**THE PROBLEM:** Below are some entries; reproduce them exactly and leave every picture out.

[GIVEN DATA — start]

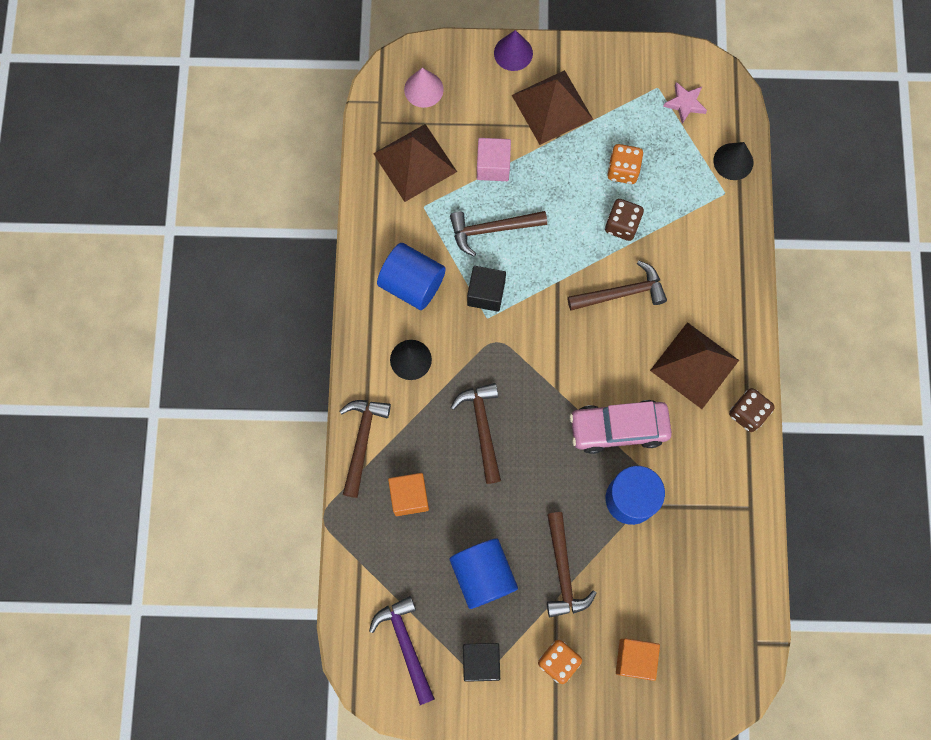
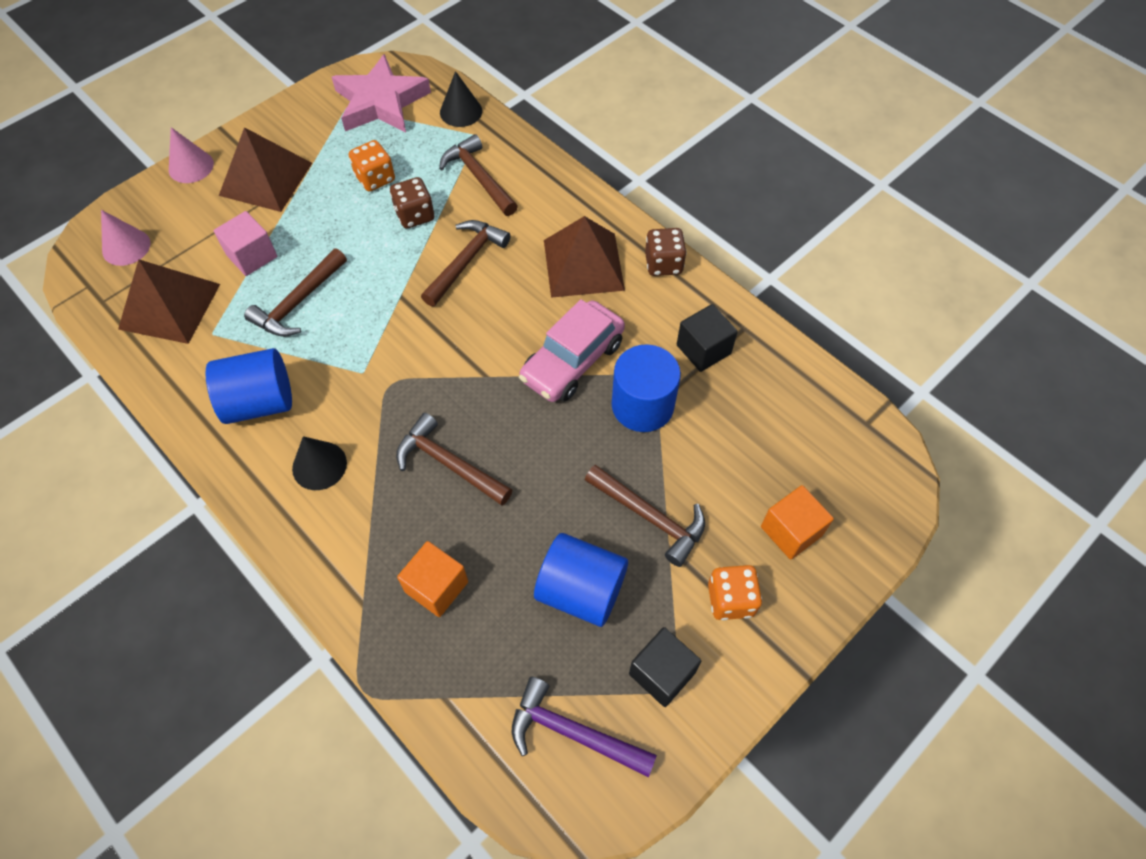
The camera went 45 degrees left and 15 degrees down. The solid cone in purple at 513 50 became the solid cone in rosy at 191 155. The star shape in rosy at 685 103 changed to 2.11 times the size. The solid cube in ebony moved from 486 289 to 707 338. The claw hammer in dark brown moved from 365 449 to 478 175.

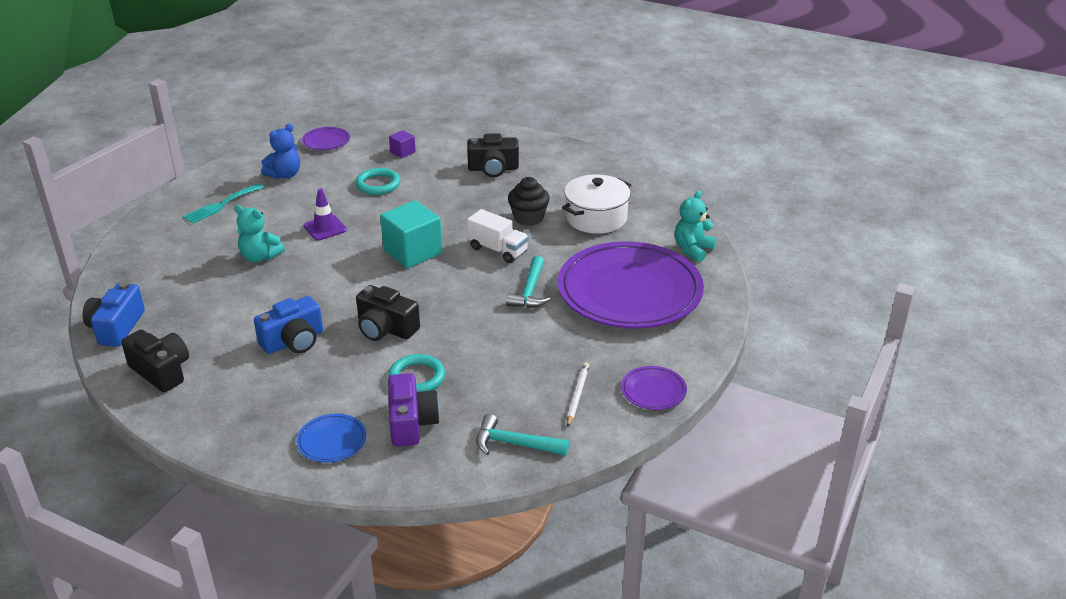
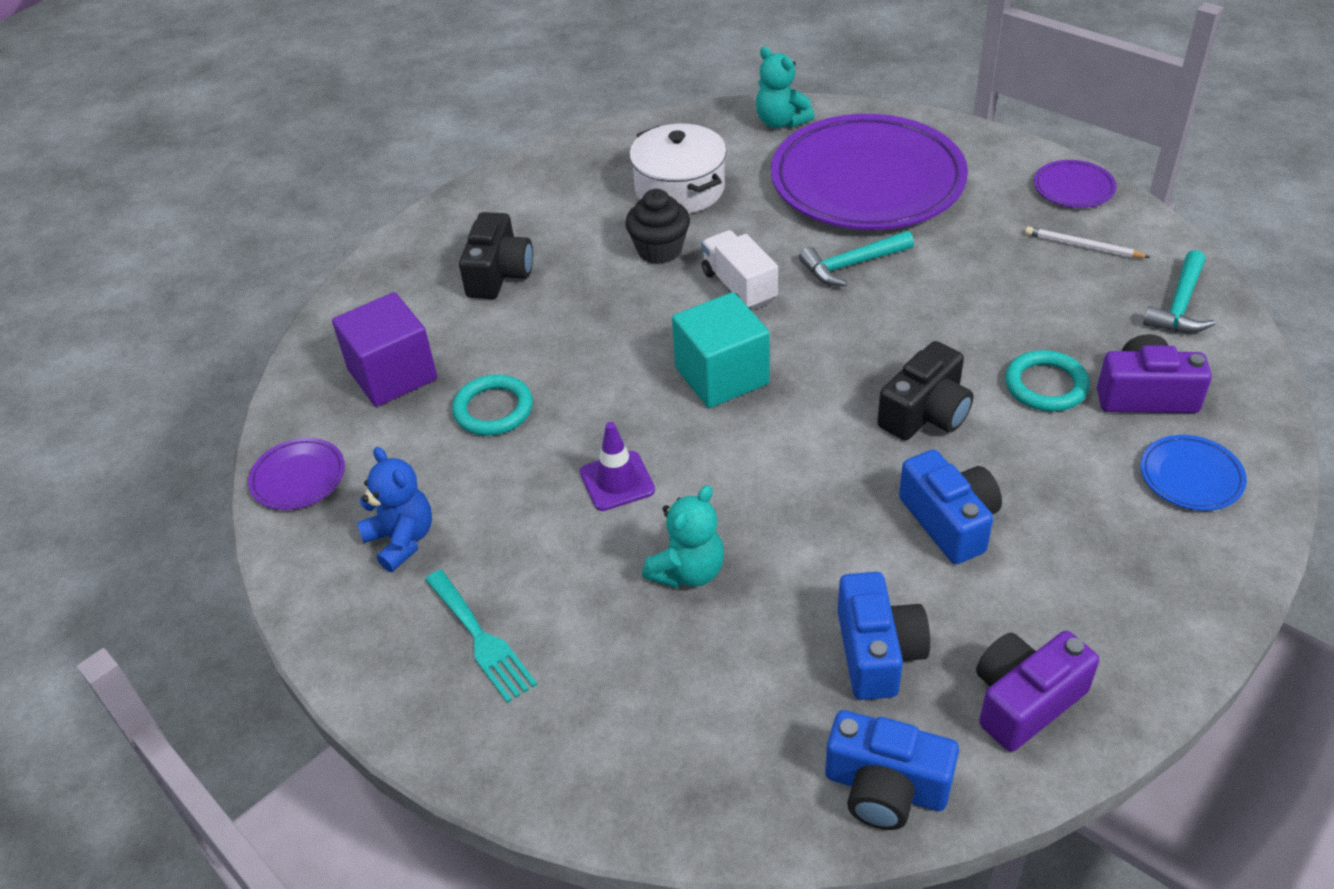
The camera went 75 degrees left and 10 degrees up. The solid cube in purple at 402 144 changed to 2.05 times the size. The toy truck in snow-white at 498 236 turned 75 degrees counterclockwise. The claw hammer in aqua at 528 282 turned 135 degrees clockwise. The compact camera in ebony at 155 361 became the compact camera in purple at 1037 691. The compact camera in royal blue at 883 636 appeared.

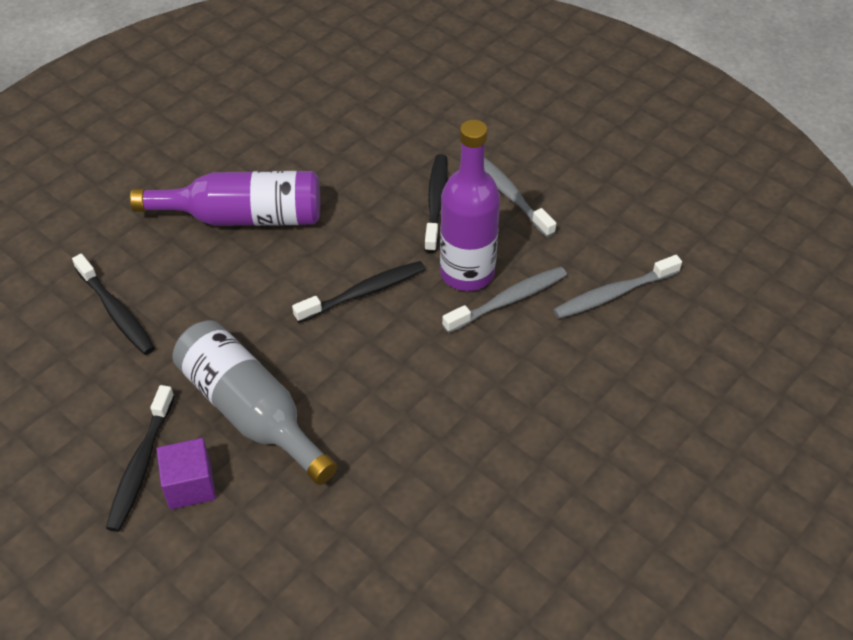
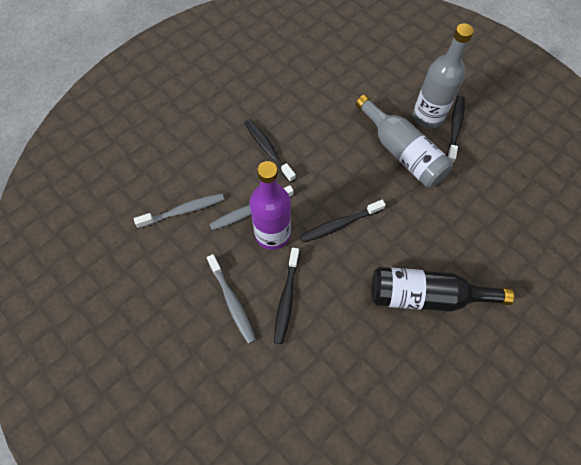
The camera went 175 degrees left and 15 degrees up. The flask in purple at 225 198 became the flask in ebony at 443 289. The tooth brush in ebony moved from 113 304 to 270 151. The solid cube in purple at 186 473 was replaced by the flask in grey at 443 76.

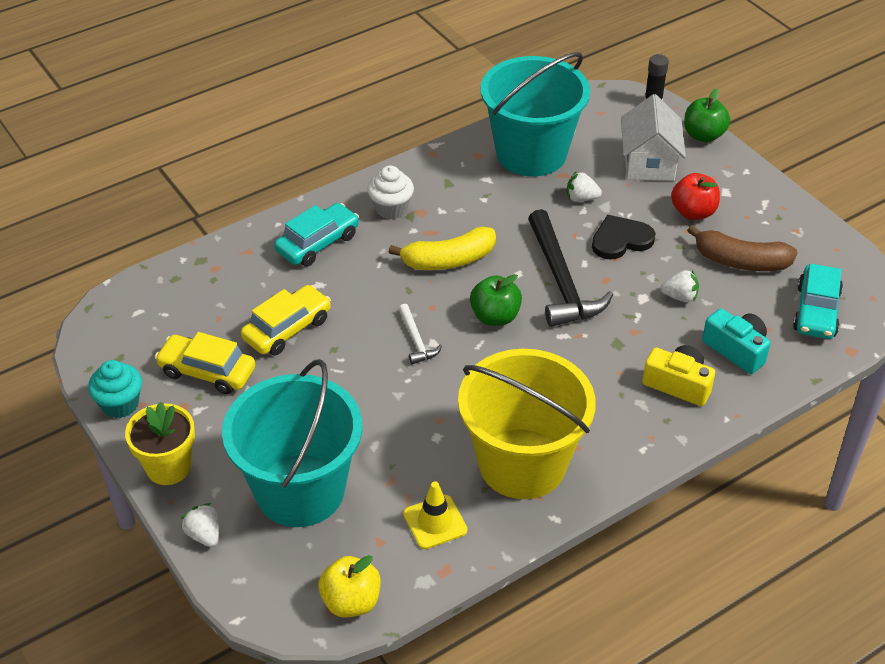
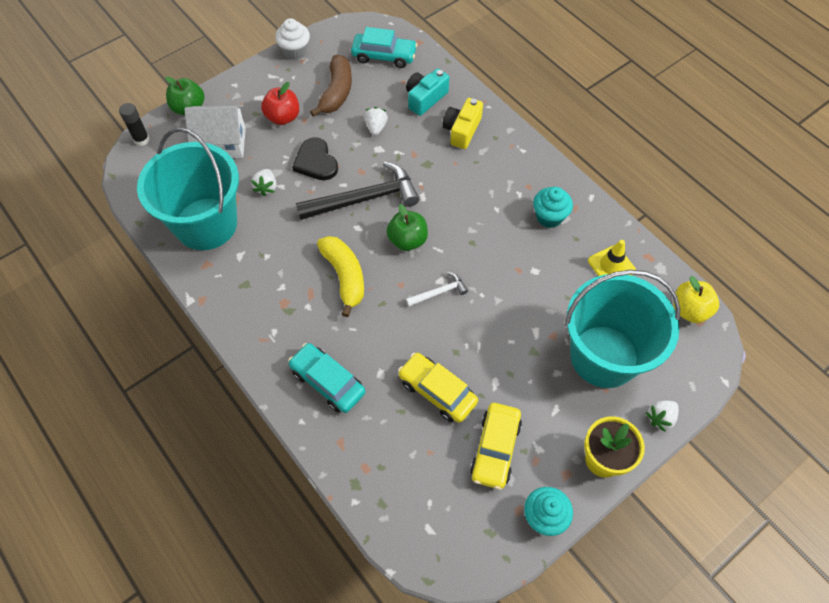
The camera went 95 degrees left and 15 degrees up. The muffin in snow-white moved from 390 192 to 292 39. The sand bucket in yellow at 527 424 was replaced by the muffin in aqua at 553 207.

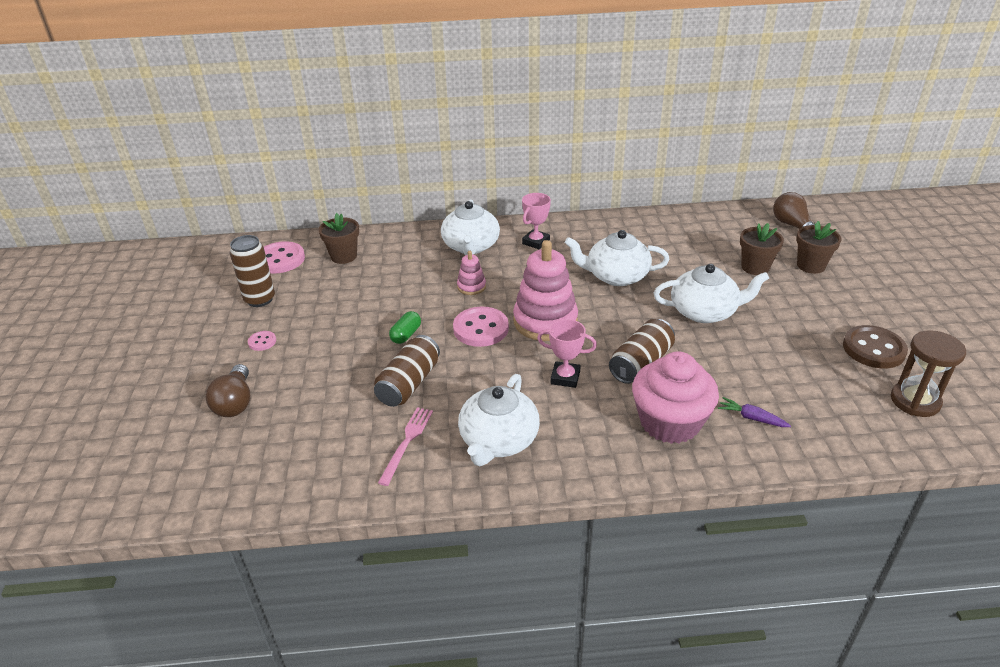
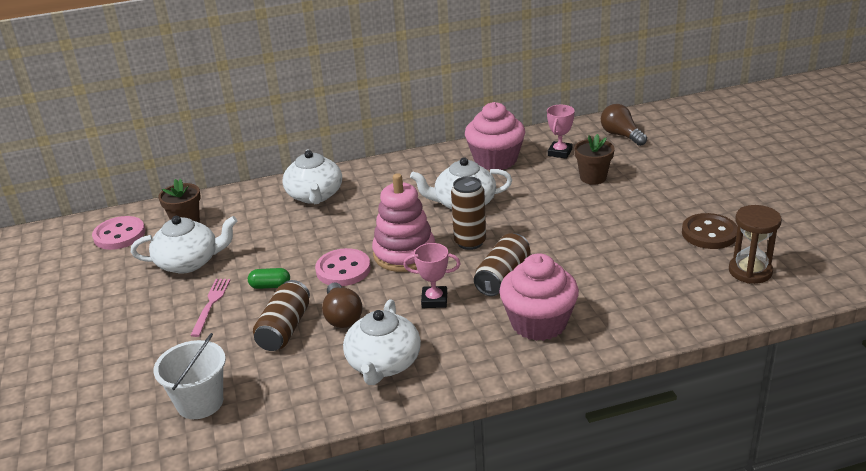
The camera went 10 degrees left and 5 degrees down. The trophy in rosy moved from 536 221 to 561 132. The flower pot in dark brown at 818 247 disappeared. The tin in dark brown moved from 252 271 to 468 213. The stacking rings in rosy at 471 273 disappeared. The china teapot in snow-white moved from 711 293 to 184 245. The pill in leaf-green at 405 327 turned 75 degrees clockwise. The sewing button in rosy at 262 341 disappeared. The light bulb in dark brown moved from 228 390 to 342 305. The carrot in purple at 754 412 disappeared. The table fork in rosy moved from 405 446 to 210 308. The muffin in rosy at 495 136 appeared. The sand bucket in snow-white at 189 376 appeared.

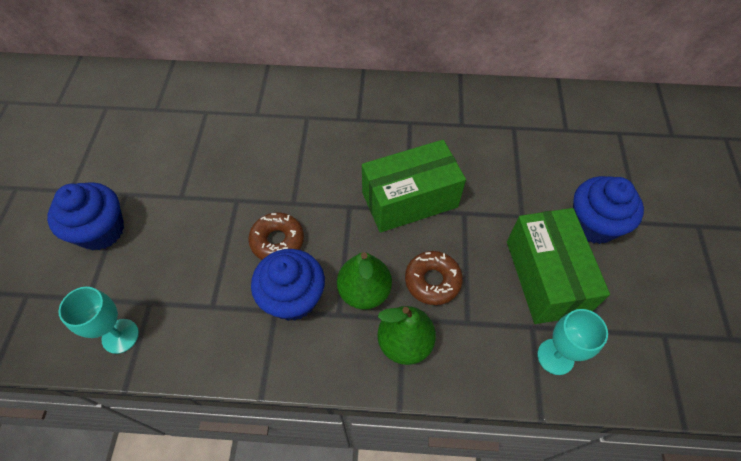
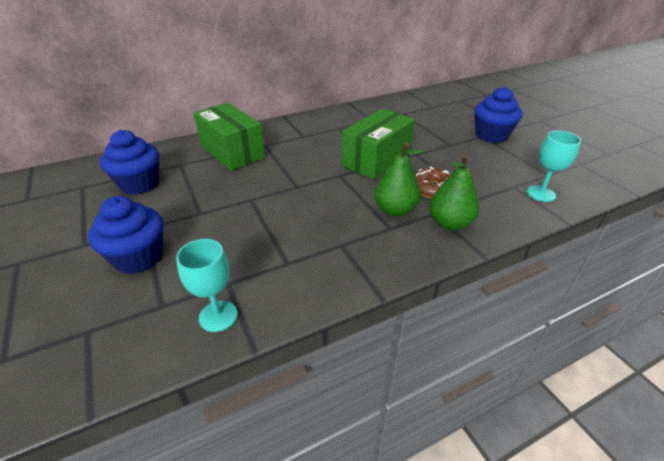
The camera went 30 degrees left and 20 degrees down. The package in leaf-green moved from 558 266 to 229 137. The donut in dark brown at 276 236 disappeared. The muffin in royal blue moved from 288 285 to 129 162.

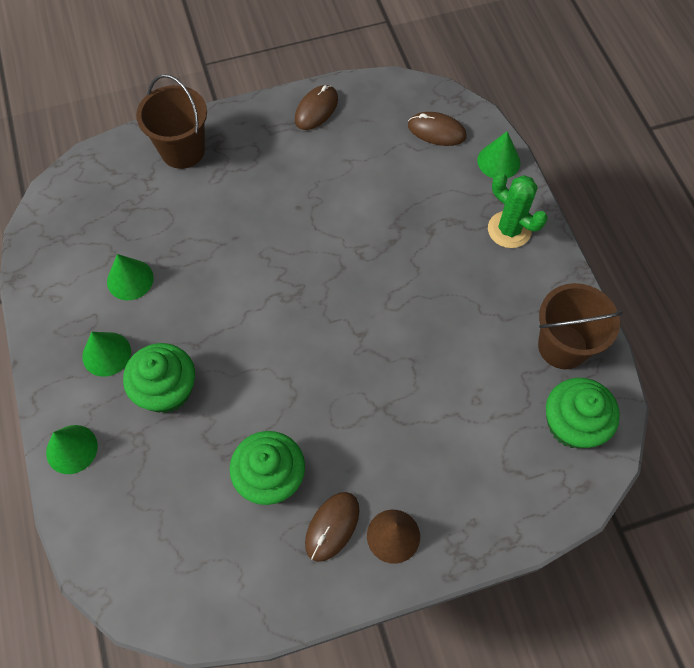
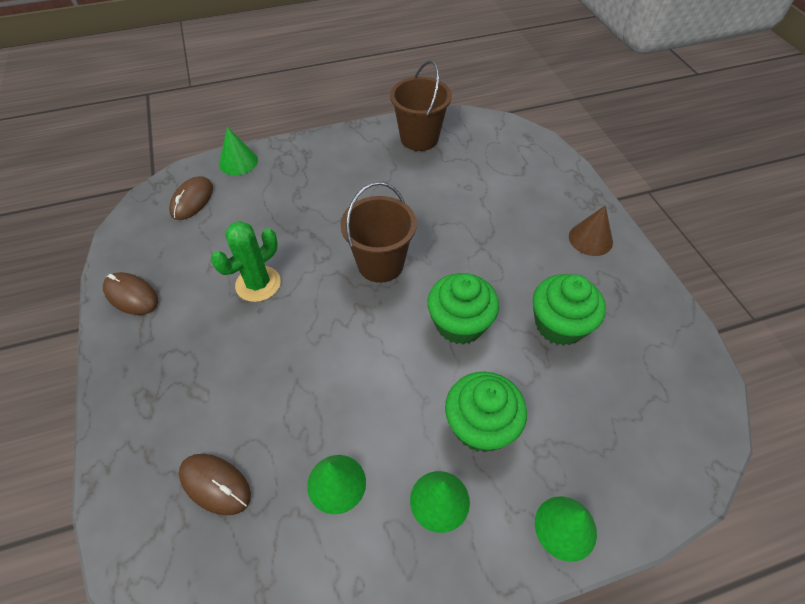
The camera went 90 degrees left and 10 degrees down. The sand bucket in dark brown moved from 171 121 to 378 232. The saguaro cactus in leaf-green moved from 517 210 to 246 261. The muffin in leaf-green moved from 583 413 to 463 308. The computer mouse in dark brown moved from 332 527 to 215 484.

[GIVEN DATA — finish]

**SOLUTION TO THIS EXERCISE:**
The camera went 45 degrees left and 15 degrees down. The solid cone in purple at 513 50 became the solid cone in rosy at 191 155. The star shape in rosy at 685 103 changed to 2.11 times the size. The solid cube in ebony moved from 486 289 to 707 338. The claw hammer in dark brown moved from 365 449 to 478 175.

The camera went 75 degrees left and 10 degrees up. The solid cube in purple at 402 144 changed to 2.05 times the size. The toy truck in snow-white at 498 236 turned 75 degrees counterclockwise. The claw hammer in aqua at 528 282 turned 135 degrees clockwise. The compact camera in ebony at 155 361 became the compact camera in purple at 1037 691. The compact camera in royal blue at 883 636 appeared.

The camera went 175 degrees left and 15 degrees up. The flask in purple at 225 198 became the flask in ebony at 443 289. The tooth brush in ebony moved from 113 304 to 270 151. The solid cube in purple at 186 473 was replaced by the flask in grey at 443 76.

The camera went 95 degrees left and 15 degrees up. The muffin in snow-white moved from 390 192 to 292 39. The sand bucket in yellow at 527 424 was replaced by the muffin in aqua at 553 207.

The camera went 10 degrees left and 5 degrees down. The trophy in rosy moved from 536 221 to 561 132. The flower pot in dark brown at 818 247 disappeared. The tin in dark brown moved from 252 271 to 468 213. The stacking rings in rosy at 471 273 disappeared. The china teapot in snow-white moved from 711 293 to 184 245. The pill in leaf-green at 405 327 turned 75 degrees clockwise. The sewing button in rosy at 262 341 disappeared. The light bulb in dark brown moved from 228 390 to 342 305. The carrot in purple at 754 412 disappeared. The table fork in rosy moved from 405 446 to 210 308. The muffin in rosy at 495 136 appeared. The sand bucket in snow-white at 189 376 appeared.

The camera went 30 degrees left and 20 degrees down. The package in leaf-green moved from 558 266 to 229 137. The donut in dark brown at 276 236 disappeared. The muffin in royal blue moved from 288 285 to 129 162.

The camera went 90 degrees left and 10 degrees down. The sand bucket in dark brown moved from 171 121 to 378 232. The saguaro cactus in leaf-green moved from 517 210 to 246 261. The muffin in leaf-green moved from 583 413 to 463 308. The computer mouse in dark brown moved from 332 527 to 215 484.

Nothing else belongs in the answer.